▶ What needs to be done
Whenever a line below mentions the word "degrees", that line should be copied.

▶ Supplied material
= Beginning of Section =
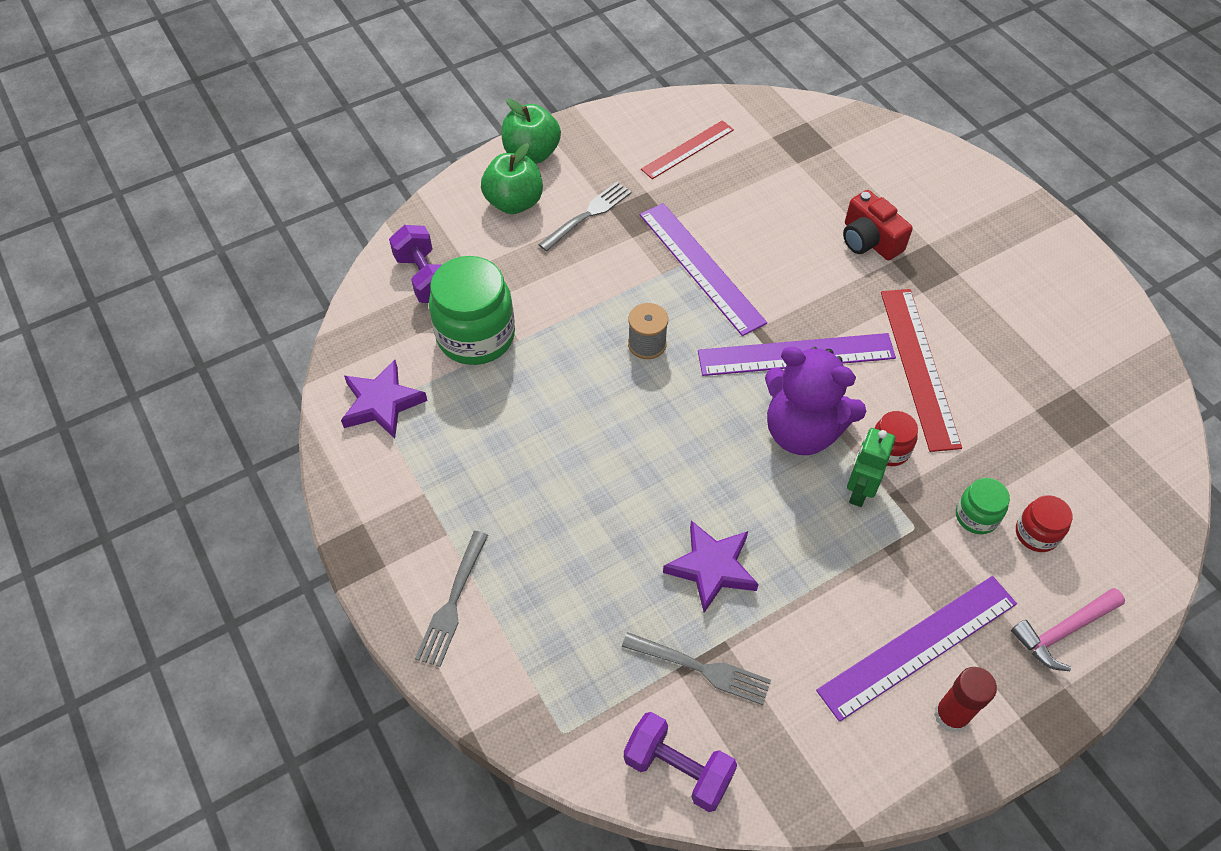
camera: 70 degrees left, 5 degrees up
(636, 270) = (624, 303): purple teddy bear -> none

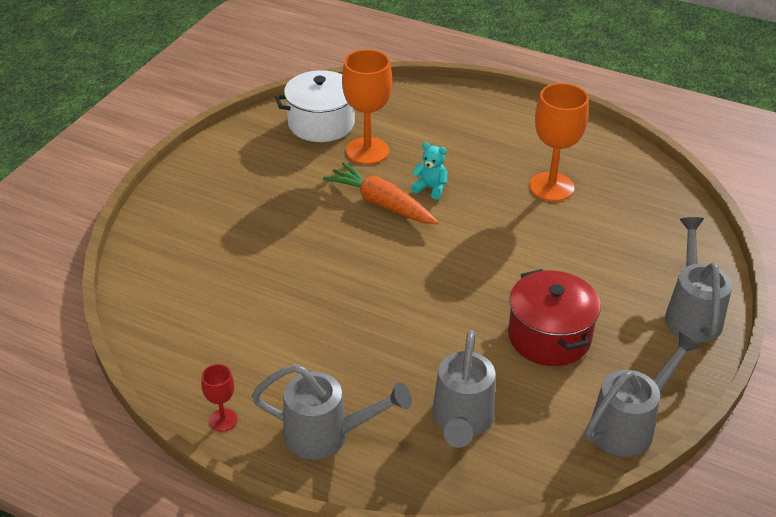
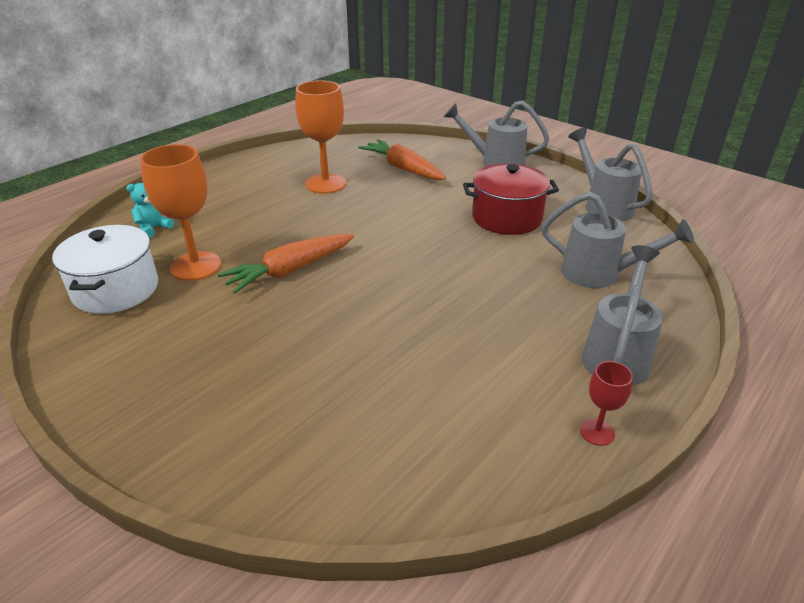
camera: 75 degrees left, 5 degrees down
(430, 188) = (286, 239): turquoise teddy bear -> turquoise teddy bear (153, 228)
(623, 236) = (403, 168): none -> orange carrot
= End of Section =
▶ Response to this exercise
camera: 70 degrees left, 5 degrees up
camera: 75 degrees left, 5 degrees down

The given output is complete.